--- Task to carry out ---
Filter the entries for the word "down". Copy each line in which it occurs.

[Object change listings]
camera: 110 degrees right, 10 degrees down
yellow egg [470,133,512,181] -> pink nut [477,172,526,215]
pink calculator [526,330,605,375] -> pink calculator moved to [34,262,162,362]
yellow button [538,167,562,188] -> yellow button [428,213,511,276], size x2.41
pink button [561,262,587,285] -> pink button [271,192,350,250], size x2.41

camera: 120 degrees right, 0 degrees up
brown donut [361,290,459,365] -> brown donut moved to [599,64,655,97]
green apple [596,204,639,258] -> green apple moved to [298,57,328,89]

---

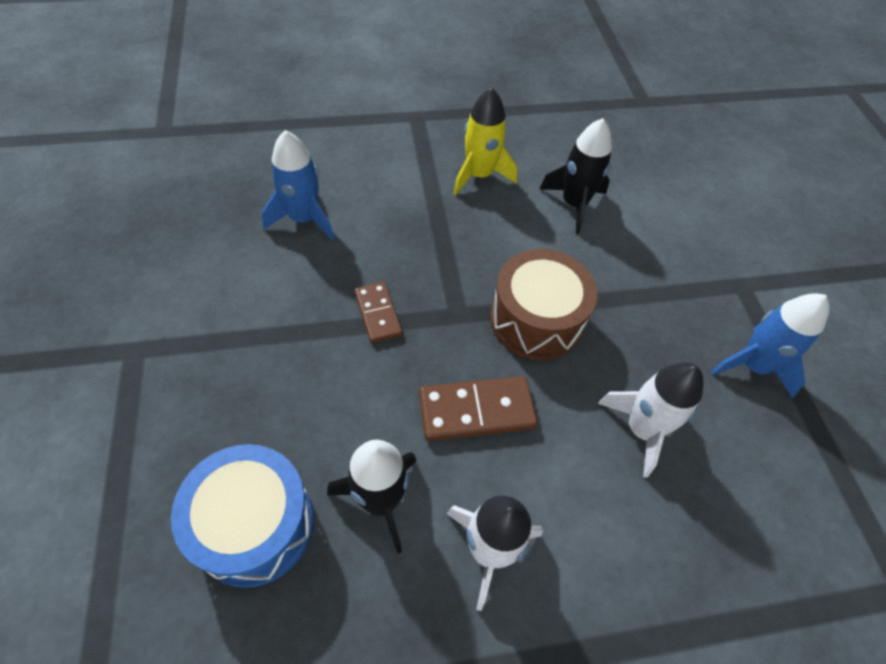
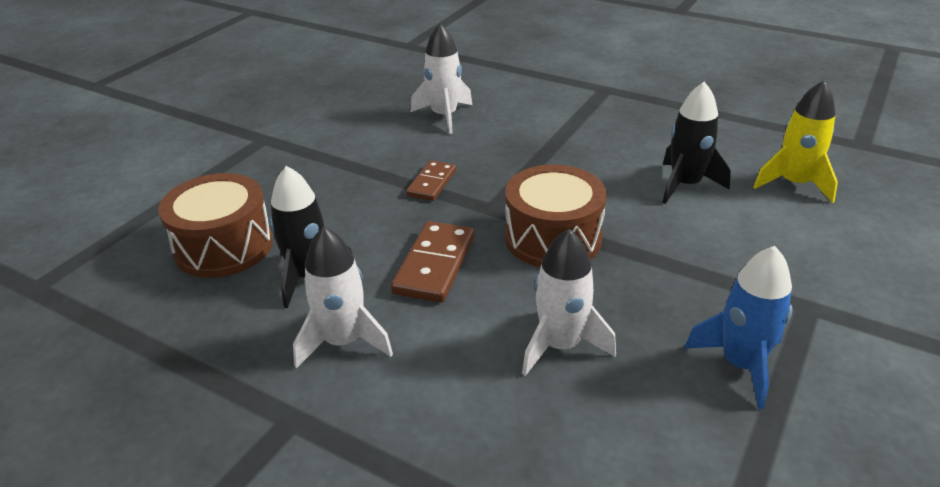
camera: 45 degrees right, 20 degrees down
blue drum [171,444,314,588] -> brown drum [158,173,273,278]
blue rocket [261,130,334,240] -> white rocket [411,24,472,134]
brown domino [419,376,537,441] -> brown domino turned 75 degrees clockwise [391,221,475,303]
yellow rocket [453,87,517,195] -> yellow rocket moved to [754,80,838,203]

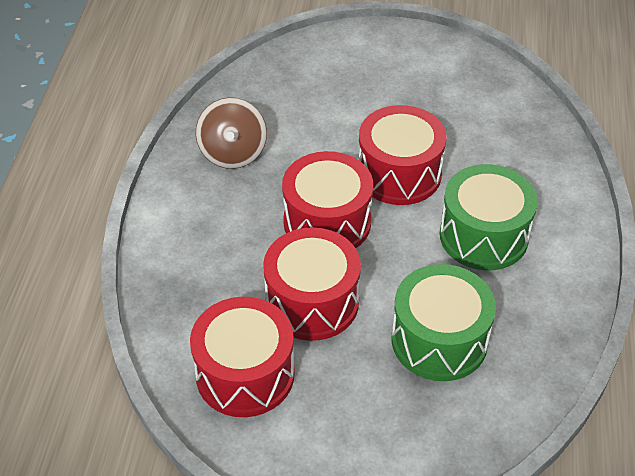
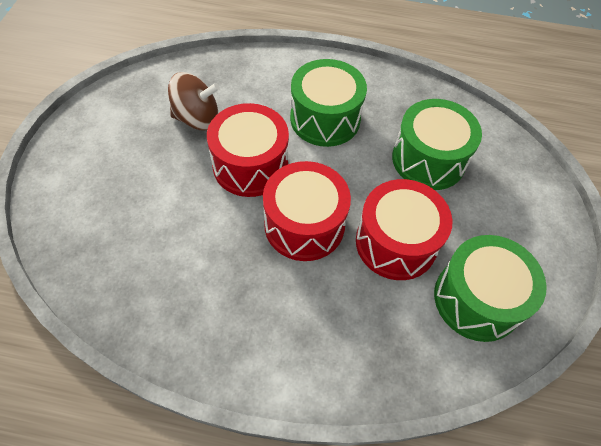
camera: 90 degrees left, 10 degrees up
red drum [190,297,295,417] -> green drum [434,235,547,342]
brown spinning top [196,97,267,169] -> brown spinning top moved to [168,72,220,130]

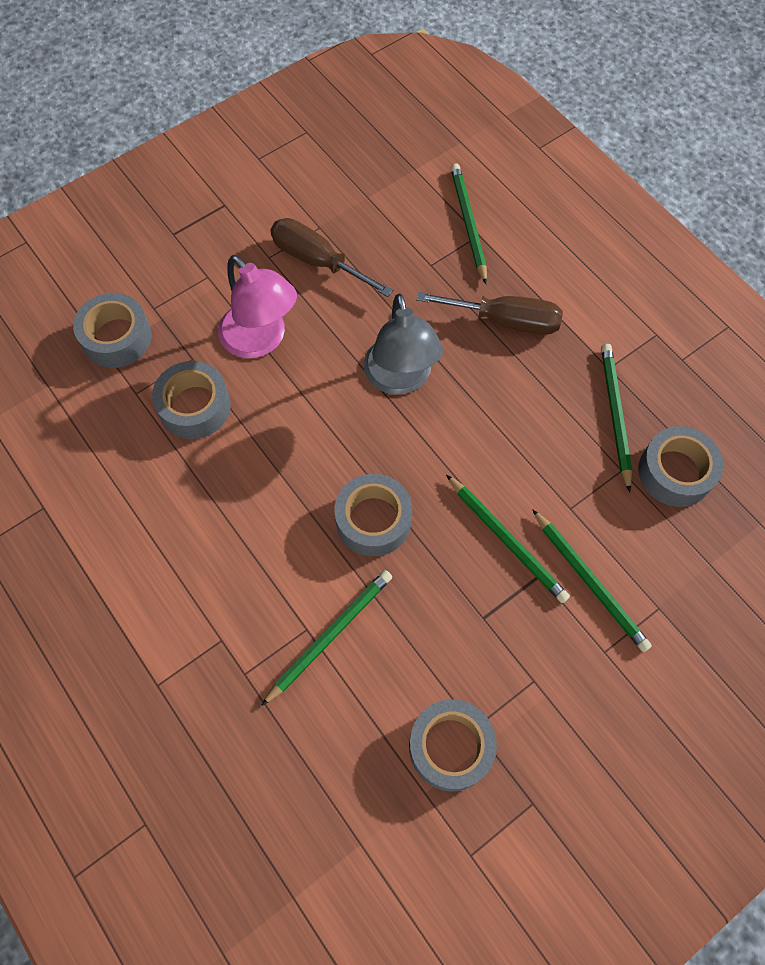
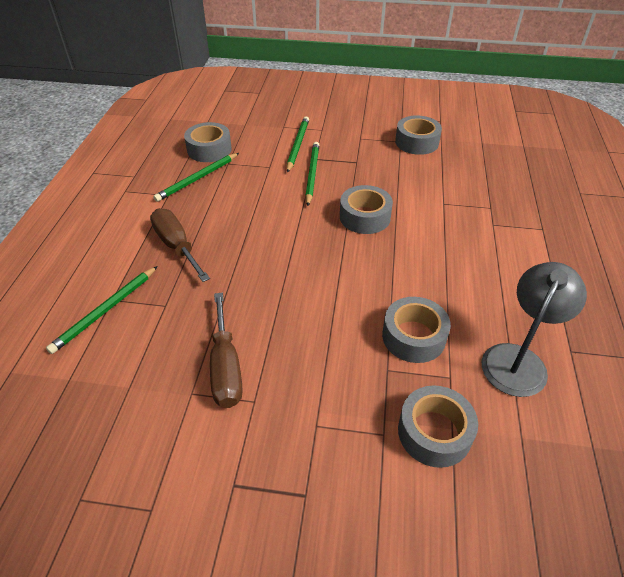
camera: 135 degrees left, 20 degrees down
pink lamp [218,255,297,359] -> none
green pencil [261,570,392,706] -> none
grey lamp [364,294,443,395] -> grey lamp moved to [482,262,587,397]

--- Output ---
camera: 110 degrees right, 10 degrees down
camera: 45 degrees right, 20 degrees down
camera: 135 degrees left, 20 degrees down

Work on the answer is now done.